-- Opening Marker --

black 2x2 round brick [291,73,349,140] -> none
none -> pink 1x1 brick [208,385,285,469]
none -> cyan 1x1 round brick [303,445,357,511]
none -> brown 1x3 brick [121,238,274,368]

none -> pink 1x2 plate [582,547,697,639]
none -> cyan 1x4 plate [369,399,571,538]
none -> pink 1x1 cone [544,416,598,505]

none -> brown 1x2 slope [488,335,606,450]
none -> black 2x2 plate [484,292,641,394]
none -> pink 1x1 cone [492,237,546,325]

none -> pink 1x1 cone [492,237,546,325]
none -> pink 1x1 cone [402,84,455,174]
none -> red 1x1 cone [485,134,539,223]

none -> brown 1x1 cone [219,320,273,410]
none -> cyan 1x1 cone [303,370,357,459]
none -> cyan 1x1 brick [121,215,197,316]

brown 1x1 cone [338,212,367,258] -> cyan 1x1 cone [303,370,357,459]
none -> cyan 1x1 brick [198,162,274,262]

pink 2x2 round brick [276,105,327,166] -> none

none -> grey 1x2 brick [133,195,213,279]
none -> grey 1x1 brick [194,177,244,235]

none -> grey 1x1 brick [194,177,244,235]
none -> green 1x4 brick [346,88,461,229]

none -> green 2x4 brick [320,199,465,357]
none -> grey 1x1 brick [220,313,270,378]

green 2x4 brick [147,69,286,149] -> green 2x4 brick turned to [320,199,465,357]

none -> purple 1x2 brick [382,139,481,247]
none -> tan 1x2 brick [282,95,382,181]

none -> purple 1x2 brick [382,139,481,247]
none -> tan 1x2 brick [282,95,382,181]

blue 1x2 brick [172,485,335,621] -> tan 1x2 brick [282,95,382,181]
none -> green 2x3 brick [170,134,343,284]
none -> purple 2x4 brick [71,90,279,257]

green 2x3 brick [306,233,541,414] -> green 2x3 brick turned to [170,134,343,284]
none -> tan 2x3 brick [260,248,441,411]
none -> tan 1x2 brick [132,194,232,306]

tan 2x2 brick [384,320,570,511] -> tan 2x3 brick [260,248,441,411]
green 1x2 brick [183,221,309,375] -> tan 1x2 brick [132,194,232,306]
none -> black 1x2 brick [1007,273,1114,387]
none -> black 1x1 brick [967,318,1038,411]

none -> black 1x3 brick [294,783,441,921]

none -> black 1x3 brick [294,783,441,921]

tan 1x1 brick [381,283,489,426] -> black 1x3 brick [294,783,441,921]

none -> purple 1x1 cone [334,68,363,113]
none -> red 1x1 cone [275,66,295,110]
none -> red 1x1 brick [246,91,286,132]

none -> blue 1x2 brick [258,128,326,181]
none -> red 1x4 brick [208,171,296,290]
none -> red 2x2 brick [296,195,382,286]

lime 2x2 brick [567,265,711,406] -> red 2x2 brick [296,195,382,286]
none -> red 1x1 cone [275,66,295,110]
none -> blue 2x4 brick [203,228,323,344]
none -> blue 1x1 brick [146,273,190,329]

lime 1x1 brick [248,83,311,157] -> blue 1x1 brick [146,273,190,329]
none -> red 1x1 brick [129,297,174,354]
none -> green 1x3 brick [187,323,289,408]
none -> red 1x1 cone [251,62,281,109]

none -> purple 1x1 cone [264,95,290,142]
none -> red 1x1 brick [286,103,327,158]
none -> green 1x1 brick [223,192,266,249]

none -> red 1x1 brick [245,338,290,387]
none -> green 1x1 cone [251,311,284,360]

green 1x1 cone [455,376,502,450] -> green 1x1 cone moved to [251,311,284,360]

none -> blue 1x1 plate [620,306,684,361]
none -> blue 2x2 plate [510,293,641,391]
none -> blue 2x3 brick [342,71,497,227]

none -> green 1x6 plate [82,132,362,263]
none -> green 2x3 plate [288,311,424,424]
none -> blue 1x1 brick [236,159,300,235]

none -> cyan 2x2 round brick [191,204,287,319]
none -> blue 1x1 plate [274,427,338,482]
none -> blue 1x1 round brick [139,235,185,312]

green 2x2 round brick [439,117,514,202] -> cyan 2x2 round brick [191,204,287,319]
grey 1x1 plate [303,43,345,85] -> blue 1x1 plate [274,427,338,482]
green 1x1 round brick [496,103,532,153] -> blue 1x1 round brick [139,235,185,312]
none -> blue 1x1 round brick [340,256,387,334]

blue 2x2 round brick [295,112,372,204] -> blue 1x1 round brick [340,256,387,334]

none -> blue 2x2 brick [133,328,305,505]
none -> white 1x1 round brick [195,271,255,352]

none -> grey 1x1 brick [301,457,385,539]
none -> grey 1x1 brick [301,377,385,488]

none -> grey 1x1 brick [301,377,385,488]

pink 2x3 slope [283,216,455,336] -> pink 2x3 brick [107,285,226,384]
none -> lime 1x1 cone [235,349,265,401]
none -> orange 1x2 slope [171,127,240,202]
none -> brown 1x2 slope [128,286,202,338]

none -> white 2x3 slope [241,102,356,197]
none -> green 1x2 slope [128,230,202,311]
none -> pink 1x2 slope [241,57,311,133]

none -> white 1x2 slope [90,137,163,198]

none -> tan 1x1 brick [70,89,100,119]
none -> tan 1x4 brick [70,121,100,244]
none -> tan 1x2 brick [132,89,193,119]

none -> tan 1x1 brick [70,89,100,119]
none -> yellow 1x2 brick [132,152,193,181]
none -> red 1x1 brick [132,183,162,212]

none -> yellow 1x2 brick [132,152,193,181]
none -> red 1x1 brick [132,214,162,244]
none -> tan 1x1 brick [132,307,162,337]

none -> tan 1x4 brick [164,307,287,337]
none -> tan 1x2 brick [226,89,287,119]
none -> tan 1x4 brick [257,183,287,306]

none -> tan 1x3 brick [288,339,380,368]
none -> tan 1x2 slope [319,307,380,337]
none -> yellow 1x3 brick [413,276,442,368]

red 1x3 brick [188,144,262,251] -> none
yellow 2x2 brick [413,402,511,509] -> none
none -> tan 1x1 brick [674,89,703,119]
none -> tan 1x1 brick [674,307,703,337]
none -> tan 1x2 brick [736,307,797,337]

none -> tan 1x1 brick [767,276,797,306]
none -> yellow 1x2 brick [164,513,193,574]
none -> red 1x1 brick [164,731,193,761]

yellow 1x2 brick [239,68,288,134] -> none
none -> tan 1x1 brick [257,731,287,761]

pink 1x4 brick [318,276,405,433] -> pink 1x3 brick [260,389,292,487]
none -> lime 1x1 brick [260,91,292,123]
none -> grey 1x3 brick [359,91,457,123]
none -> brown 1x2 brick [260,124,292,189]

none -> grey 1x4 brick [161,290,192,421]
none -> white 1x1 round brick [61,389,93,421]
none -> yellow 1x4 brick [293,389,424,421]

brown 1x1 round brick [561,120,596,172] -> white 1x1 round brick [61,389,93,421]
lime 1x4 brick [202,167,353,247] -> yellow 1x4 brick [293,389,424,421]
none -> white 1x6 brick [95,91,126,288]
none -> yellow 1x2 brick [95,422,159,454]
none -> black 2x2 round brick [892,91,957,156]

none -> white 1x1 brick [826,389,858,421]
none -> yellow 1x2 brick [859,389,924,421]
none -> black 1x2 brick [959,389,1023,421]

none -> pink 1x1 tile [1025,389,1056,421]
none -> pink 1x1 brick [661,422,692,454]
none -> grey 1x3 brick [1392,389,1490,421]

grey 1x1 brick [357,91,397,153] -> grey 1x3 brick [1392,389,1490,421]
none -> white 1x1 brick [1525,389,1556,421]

-- Closing Marker --

» INSTRUCTIONS FOR THE TASK:
Transcribe every record above exactly as it appears.

» ANSWER SPACE:
black 2x2 round brick [291,73,349,140] -> none
none -> pink 1x1 brick [208,385,285,469]
none -> cyan 1x1 round brick [303,445,357,511]
none -> brown 1x3 brick [121,238,274,368]

none -> pink 1x2 plate [582,547,697,639]
none -> cyan 1x4 plate [369,399,571,538]
none -> pink 1x1 cone [544,416,598,505]

none -> brown 1x2 slope [488,335,606,450]
none -> black 2x2 plate [484,292,641,394]
none -> pink 1x1 cone [492,237,546,325]

none -> pink 1x1 cone [492,237,546,325]
none -> pink 1x1 cone [402,84,455,174]
none -> red 1x1 cone [485,134,539,223]

none -> brown 1x1 cone [219,320,273,410]
none -> cyan 1x1 cone [303,370,357,459]
none -> cyan 1x1 brick [121,215,197,316]

brown 1x1 cone [338,212,367,258] -> cyan 1x1 cone [303,370,357,459]
none -> cyan 1x1 brick [198,162,274,262]

pink 2x2 round brick [276,105,327,166] -> none

none -> grey 1x2 brick [133,195,213,279]
none -> grey 1x1 brick [194,177,244,235]

none -> grey 1x1 brick [194,177,244,235]
none -> green 1x4 brick [346,88,461,229]

none -> green 2x4 brick [320,199,465,357]
none -> grey 1x1 brick [220,313,270,378]

green 2x4 brick [147,69,286,149] -> green 2x4 brick turned to [320,199,465,357]

none -> purple 1x2 brick [382,139,481,247]
none -> tan 1x2 brick [282,95,382,181]

none -> purple 1x2 brick [382,139,481,247]
none -> tan 1x2 brick [282,95,382,181]

blue 1x2 brick [172,485,335,621] -> tan 1x2 brick [282,95,382,181]
none -> green 2x3 brick [170,134,343,284]
none -> purple 2x4 brick [71,90,279,257]

green 2x3 brick [306,233,541,414] -> green 2x3 brick turned to [170,134,343,284]
none -> tan 2x3 brick [260,248,441,411]
none -> tan 1x2 brick [132,194,232,306]

tan 2x2 brick [384,320,570,511] -> tan 2x3 brick [260,248,441,411]
green 1x2 brick [183,221,309,375] -> tan 1x2 brick [132,194,232,306]
none -> black 1x2 brick [1007,273,1114,387]
none -> black 1x1 brick [967,318,1038,411]

none -> black 1x3 brick [294,783,441,921]

none -> black 1x3 brick [294,783,441,921]

tan 1x1 brick [381,283,489,426] -> black 1x3 brick [294,783,441,921]

none -> purple 1x1 cone [334,68,363,113]
none -> red 1x1 cone [275,66,295,110]
none -> red 1x1 brick [246,91,286,132]

none -> blue 1x2 brick [258,128,326,181]
none -> red 1x4 brick [208,171,296,290]
none -> red 2x2 brick [296,195,382,286]

lime 2x2 brick [567,265,711,406] -> red 2x2 brick [296,195,382,286]
none -> red 1x1 cone [275,66,295,110]
none -> blue 2x4 brick [203,228,323,344]
none -> blue 1x1 brick [146,273,190,329]

lime 1x1 brick [248,83,311,157] -> blue 1x1 brick [146,273,190,329]
none -> red 1x1 brick [129,297,174,354]
none -> green 1x3 brick [187,323,289,408]
none -> red 1x1 cone [251,62,281,109]

none -> purple 1x1 cone [264,95,290,142]
none -> red 1x1 brick [286,103,327,158]
none -> green 1x1 brick [223,192,266,249]

none -> red 1x1 brick [245,338,290,387]
none -> green 1x1 cone [251,311,284,360]

green 1x1 cone [455,376,502,450] -> green 1x1 cone moved to [251,311,284,360]

none -> blue 1x1 plate [620,306,684,361]
none -> blue 2x2 plate [510,293,641,391]
none -> blue 2x3 brick [342,71,497,227]

none -> green 1x6 plate [82,132,362,263]
none -> green 2x3 plate [288,311,424,424]
none -> blue 1x1 brick [236,159,300,235]

none -> cyan 2x2 round brick [191,204,287,319]
none -> blue 1x1 plate [274,427,338,482]
none -> blue 1x1 round brick [139,235,185,312]

green 2x2 round brick [439,117,514,202] -> cyan 2x2 round brick [191,204,287,319]
grey 1x1 plate [303,43,345,85] -> blue 1x1 plate [274,427,338,482]
green 1x1 round brick [496,103,532,153] -> blue 1x1 round brick [139,235,185,312]
none -> blue 1x1 round brick [340,256,387,334]

blue 2x2 round brick [295,112,372,204] -> blue 1x1 round brick [340,256,387,334]

none -> blue 2x2 brick [133,328,305,505]
none -> white 1x1 round brick [195,271,255,352]

none -> grey 1x1 brick [301,457,385,539]
none -> grey 1x1 brick [301,377,385,488]

none -> grey 1x1 brick [301,377,385,488]

pink 2x3 slope [283,216,455,336] -> pink 2x3 brick [107,285,226,384]
none -> lime 1x1 cone [235,349,265,401]
none -> orange 1x2 slope [171,127,240,202]
none -> brown 1x2 slope [128,286,202,338]

none -> white 2x3 slope [241,102,356,197]
none -> green 1x2 slope [128,230,202,311]
none -> pink 1x2 slope [241,57,311,133]

none -> white 1x2 slope [90,137,163,198]

none -> tan 1x1 brick [70,89,100,119]
none -> tan 1x4 brick [70,121,100,244]
none -> tan 1x2 brick [132,89,193,119]

none -> tan 1x1 brick [70,89,100,119]
none -> yellow 1x2 brick [132,152,193,181]
none -> red 1x1 brick [132,183,162,212]

none -> yellow 1x2 brick [132,152,193,181]
none -> red 1x1 brick [132,214,162,244]
none -> tan 1x1 brick [132,307,162,337]

none -> tan 1x4 brick [164,307,287,337]
none -> tan 1x2 brick [226,89,287,119]
none -> tan 1x4 brick [257,183,287,306]

none -> tan 1x3 brick [288,339,380,368]
none -> tan 1x2 slope [319,307,380,337]
none -> yellow 1x3 brick [413,276,442,368]

red 1x3 brick [188,144,262,251] -> none
yellow 2x2 brick [413,402,511,509] -> none
none -> tan 1x1 brick [674,89,703,119]
none -> tan 1x1 brick [674,307,703,337]
none -> tan 1x2 brick [736,307,797,337]

none -> tan 1x1 brick [767,276,797,306]
none -> yellow 1x2 brick [164,513,193,574]
none -> red 1x1 brick [164,731,193,761]

yellow 1x2 brick [239,68,288,134] -> none
none -> tan 1x1 brick [257,731,287,761]

pink 1x4 brick [318,276,405,433] -> pink 1x3 brick [260,389,292,487]
none -> lime 1x1 brick [260,91,292,123]
none -> grey 1x3 brick [359,91,457,123]
none -> brown 1x2 brick [260,124,292,189]

none -> grey 1x4 brick [161,290,192,421]
none -> white 1x1 round brick [61,389,93,421]
none -> yellow 1x4 brick [293,389,424,421]

brown 1x1 round brick [561,120,596,172] -> white 1x1 round brick [61,389,93,421]
lime 1x4 brick [202,167,353,247] -> yellow 1x4 brick [293,389,424,421]
none -> white 1x6 brick [95,91,126,288]
none -> yellow 1x2 brick [95,422,159,454]
none -> black 2x2 round brick [892,91,957,156]

none -> white 1x1 brick [826,389,858,421]
none -> yellow 1x2 brick [859,389,924,421]
none -> black 1x2 brick [959,389,1023,421]

none -> pink 1x1 tile [1025,389,1056,421]
none -> pink 1x1 brick [661,422,692,454]
none -> grey 1x3 brick [1392,389,1490,421]

grey 1x1 brick [357,91,397,153] -> grey 1x3 brick [1392,389,1490,421]
none -> white 1x1 brick [1525,389,1556,421]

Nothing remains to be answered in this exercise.